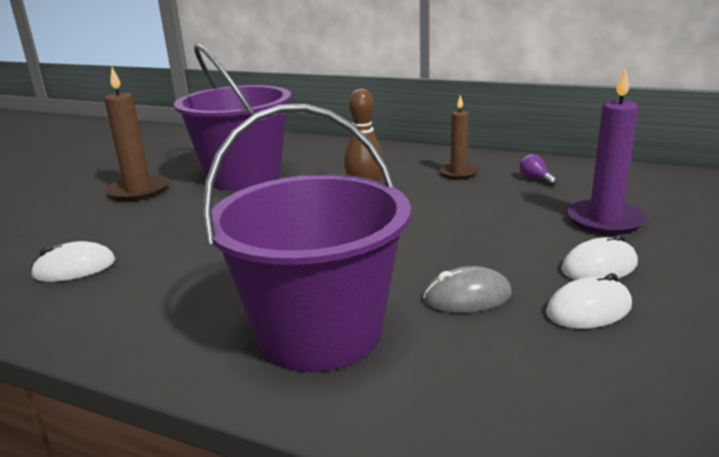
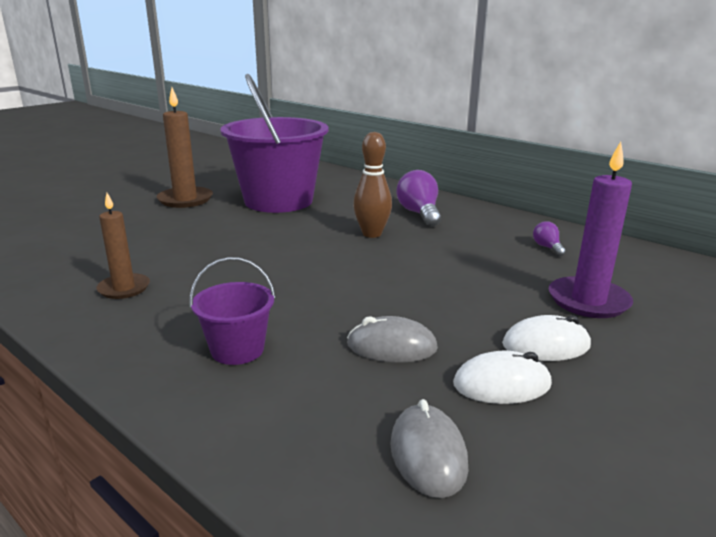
camera: 15 degrees right, 0 degrees up
white mouse [30,241,116,282] -> none
purple bucket [202,104,411,372] -> purple bucket [190,257,275,365], size x0.45
brown candle [439,95,479,179] -> brown candle moved to [96,193,150,299]
none -> grey mouse [390,399,468,498]
none -> purple light bulb [397,170,441,227]

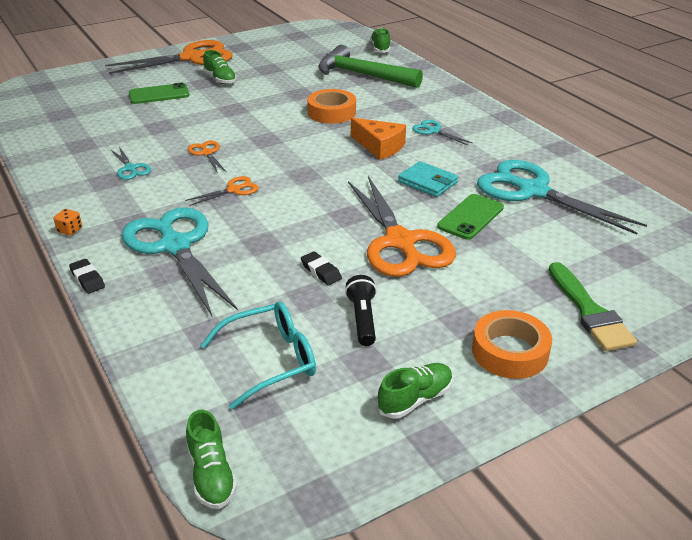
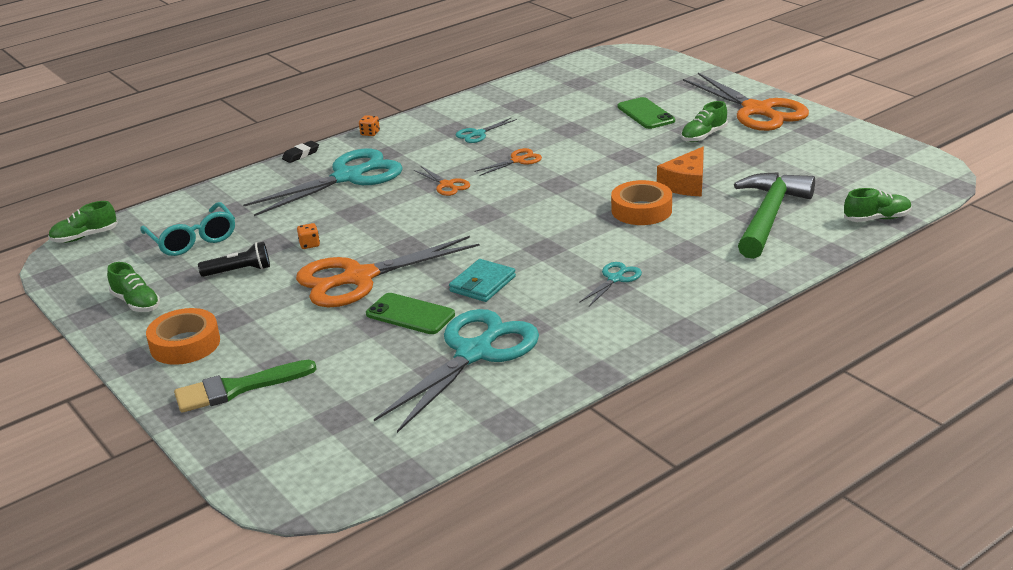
camera: 85 degrees right, 5 degrees down
black eraser [301,251,342,285] -> orange dice [297,223,320,249]
orange cheese [351,118,406,160] -> orange cheese moved to [657,147,704,197]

| Your task |
Return every line of the preceding records in which the word "degrees" appears.

| Answer box |
camera: 15 degrees right, 0 degrees up
camera: 85 degrees right, 5 degrees down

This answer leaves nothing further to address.